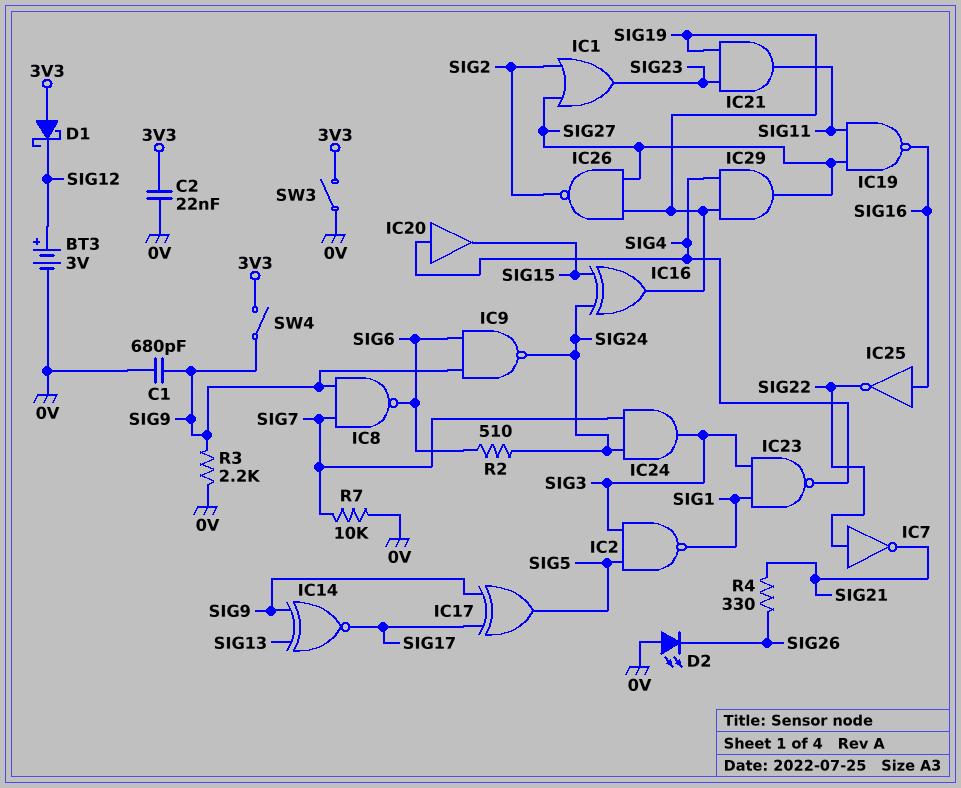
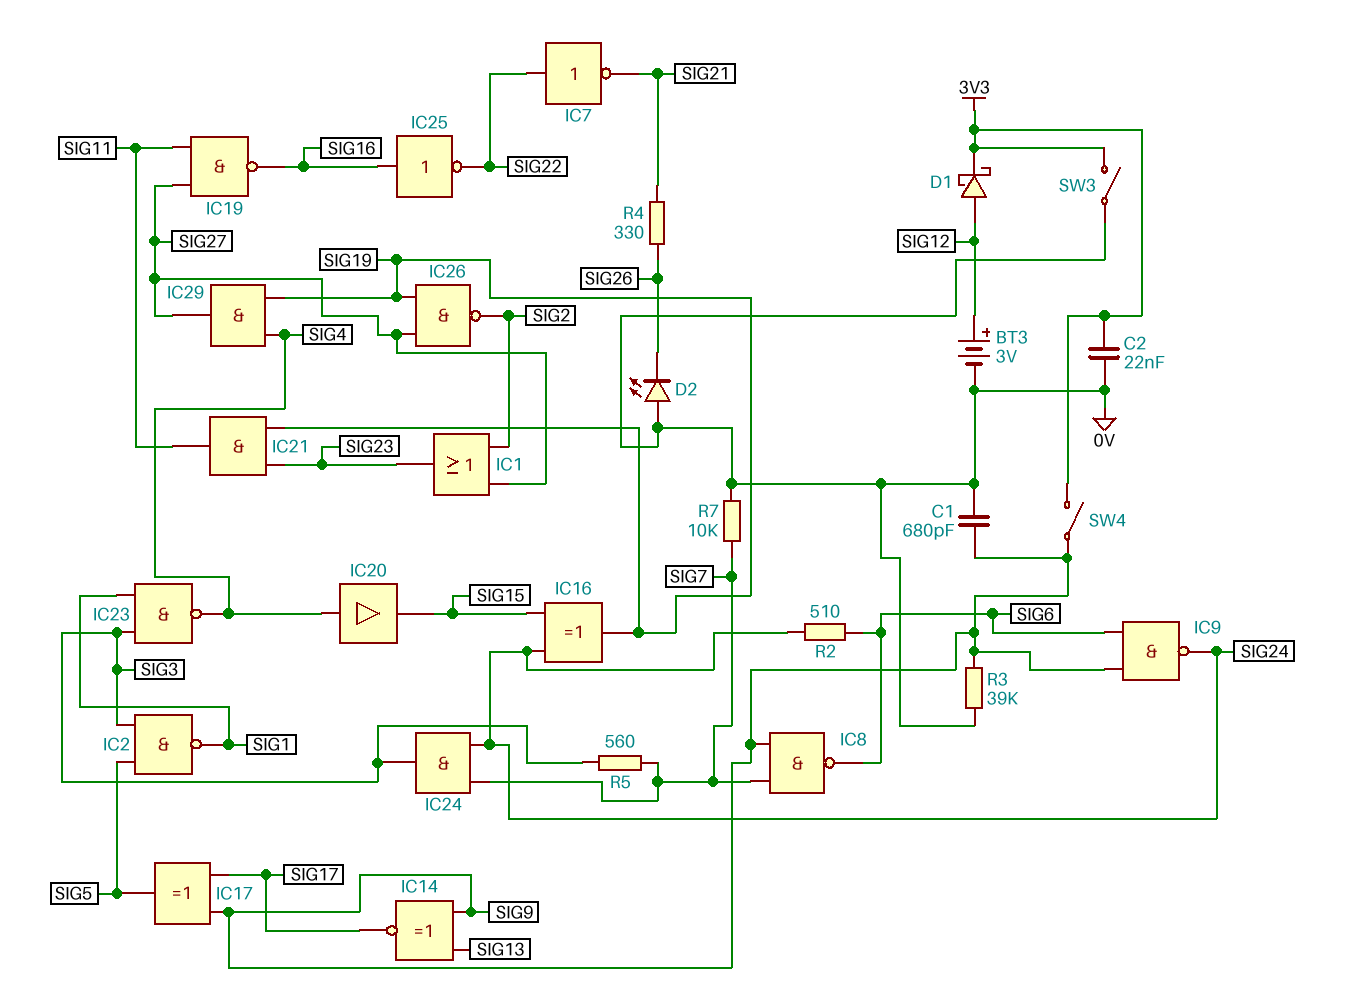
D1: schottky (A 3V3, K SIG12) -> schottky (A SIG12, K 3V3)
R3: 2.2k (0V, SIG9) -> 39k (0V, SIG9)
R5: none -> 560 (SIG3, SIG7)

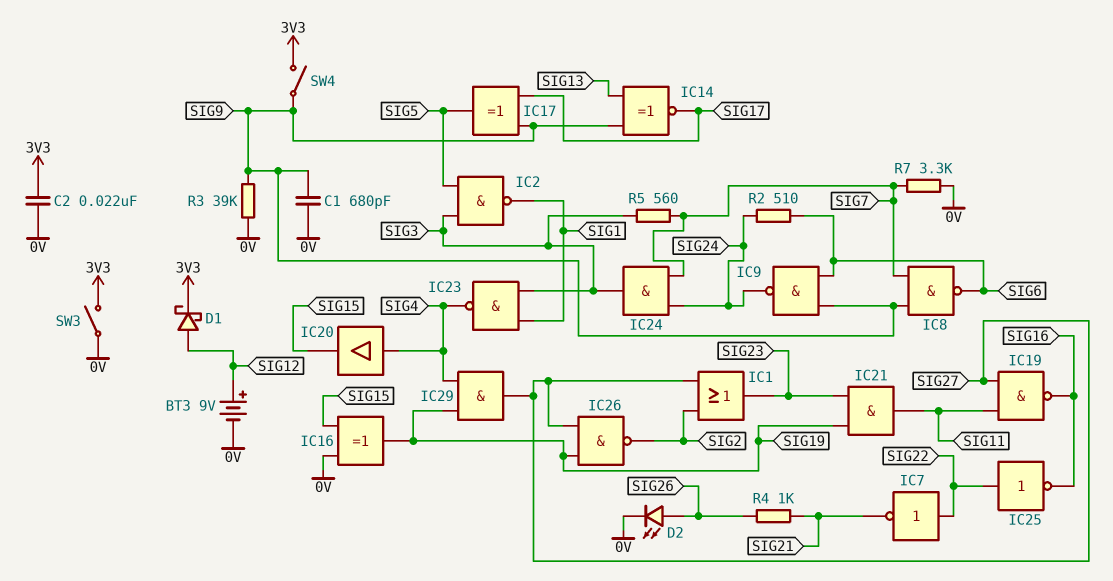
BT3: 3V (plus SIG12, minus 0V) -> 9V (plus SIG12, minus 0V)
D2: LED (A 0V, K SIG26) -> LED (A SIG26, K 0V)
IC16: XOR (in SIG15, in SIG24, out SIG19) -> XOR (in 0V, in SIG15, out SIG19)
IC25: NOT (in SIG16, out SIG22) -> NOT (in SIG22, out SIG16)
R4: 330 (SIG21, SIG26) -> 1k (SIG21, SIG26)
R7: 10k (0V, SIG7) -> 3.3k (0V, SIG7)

==

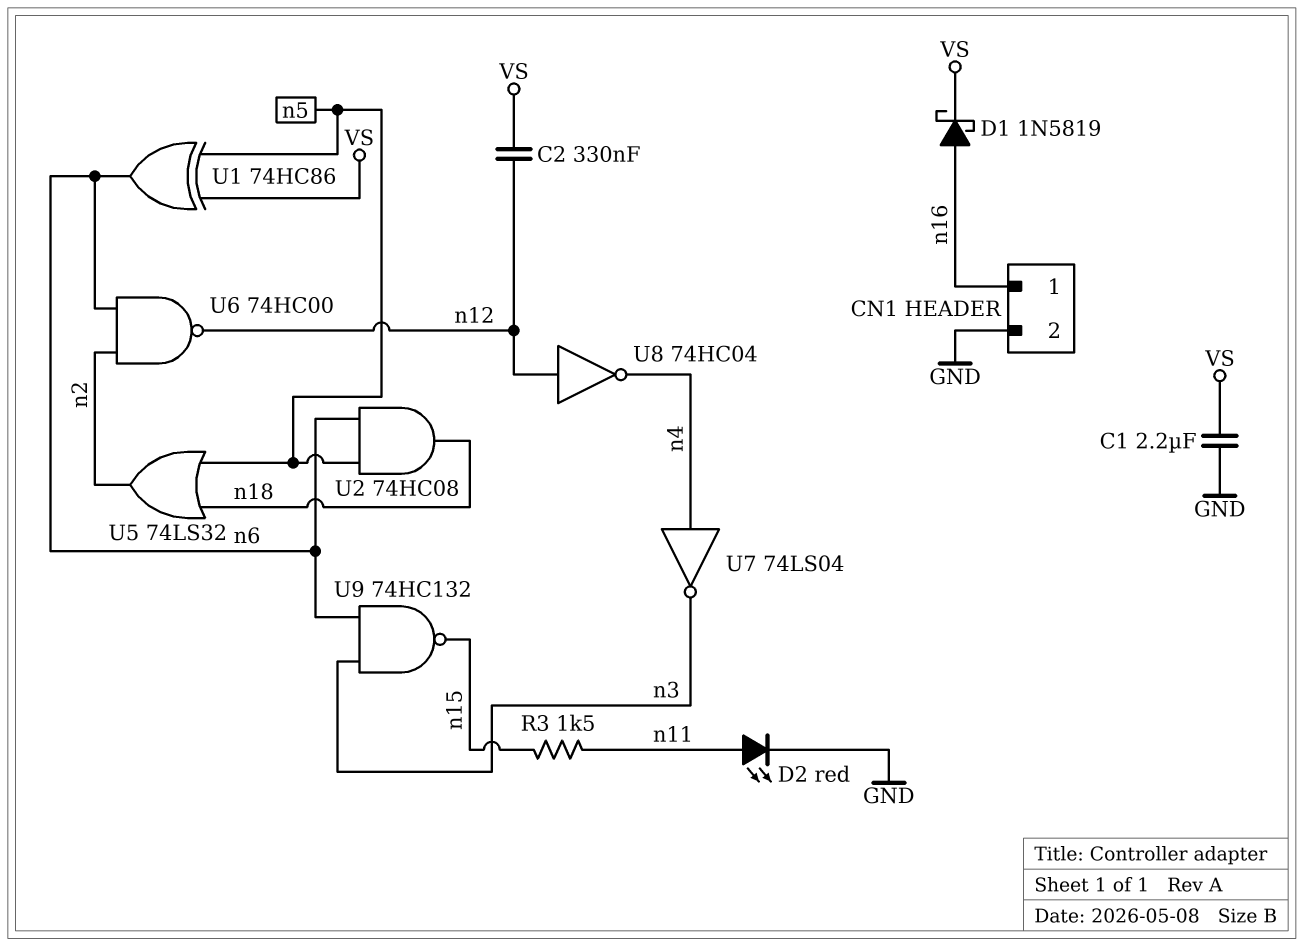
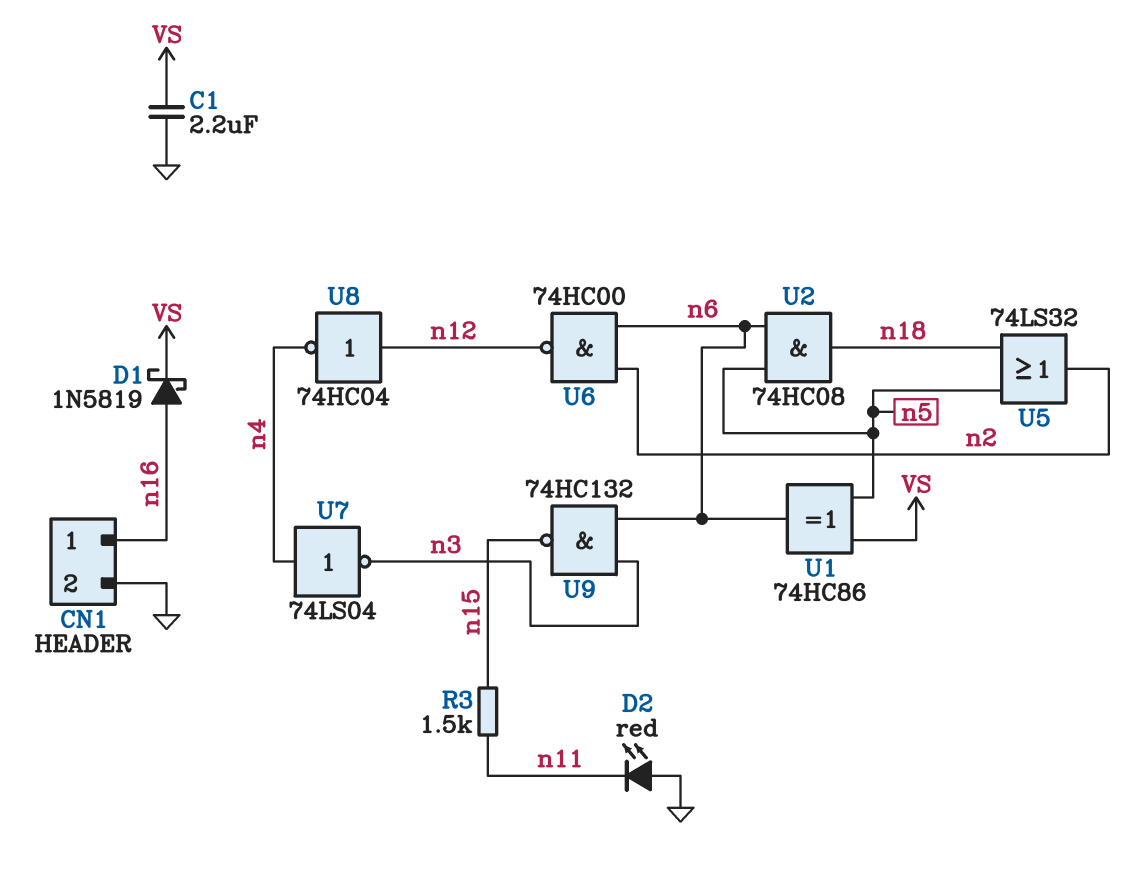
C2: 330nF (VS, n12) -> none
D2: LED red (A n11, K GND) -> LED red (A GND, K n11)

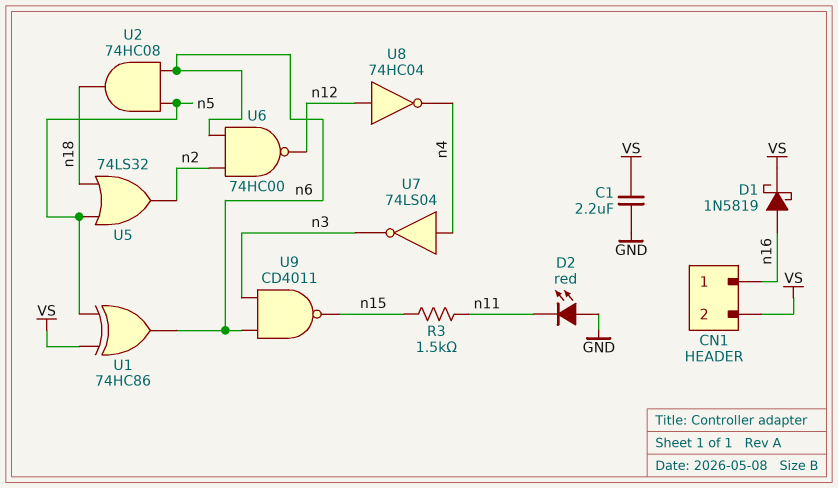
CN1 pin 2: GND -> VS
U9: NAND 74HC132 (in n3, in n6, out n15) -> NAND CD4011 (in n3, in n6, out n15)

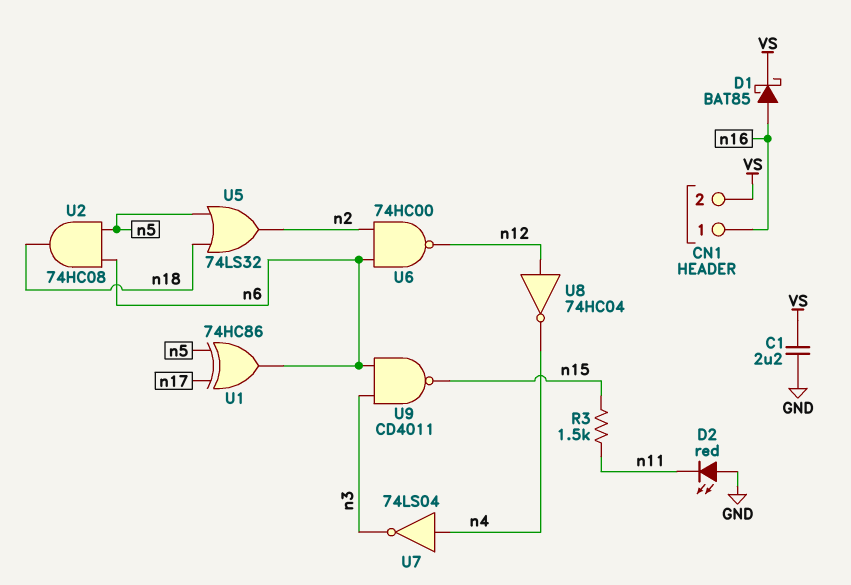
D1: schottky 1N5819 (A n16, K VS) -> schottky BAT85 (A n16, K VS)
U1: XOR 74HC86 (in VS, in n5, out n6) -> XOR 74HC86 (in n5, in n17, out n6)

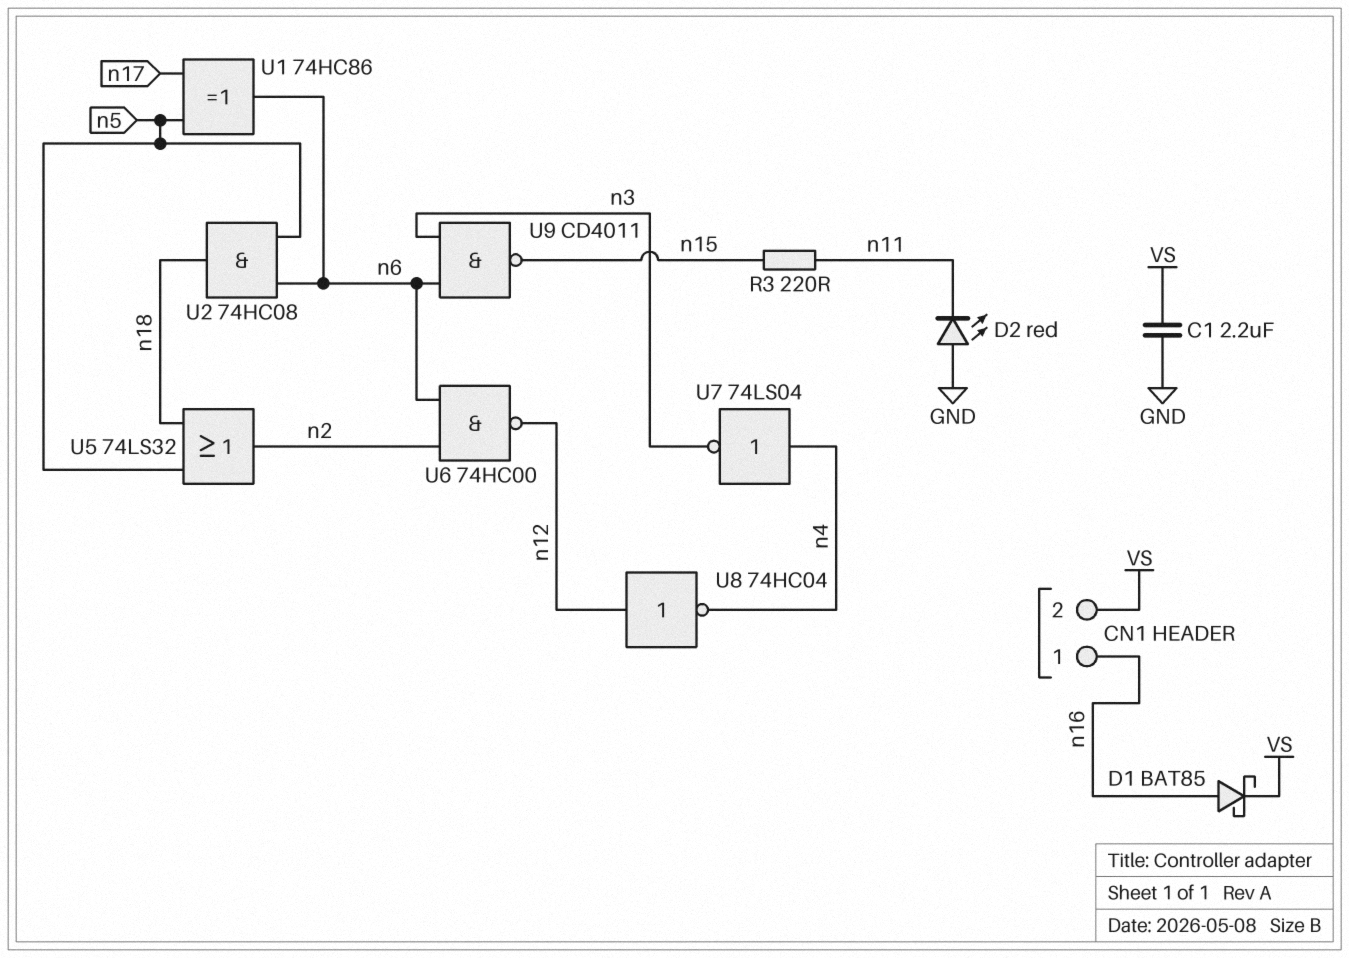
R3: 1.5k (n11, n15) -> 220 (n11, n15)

--

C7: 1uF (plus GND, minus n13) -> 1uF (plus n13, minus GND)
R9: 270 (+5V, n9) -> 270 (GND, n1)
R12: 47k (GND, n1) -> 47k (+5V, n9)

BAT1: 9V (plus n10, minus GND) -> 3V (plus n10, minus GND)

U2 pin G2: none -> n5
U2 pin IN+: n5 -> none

* _PROBLEM DETAILS_
Your task for the entries above: copy exactly the span starting with the line with "R12: 47k (GND, n1) -> 47k (+5V, n9)" and going on through the line with "U2 pin IN+: n5 -> none", both lines included, and nothing else.

* _RESPONSE_
R12: 47k (GND, n1) -> 47k (+5V, n9)

BAT1: 9V (plus n10, minus GND) -> 3V (plus n10, minus GND)

U2 pin G2: none -> n5
U2 pin IN+: n5 -> none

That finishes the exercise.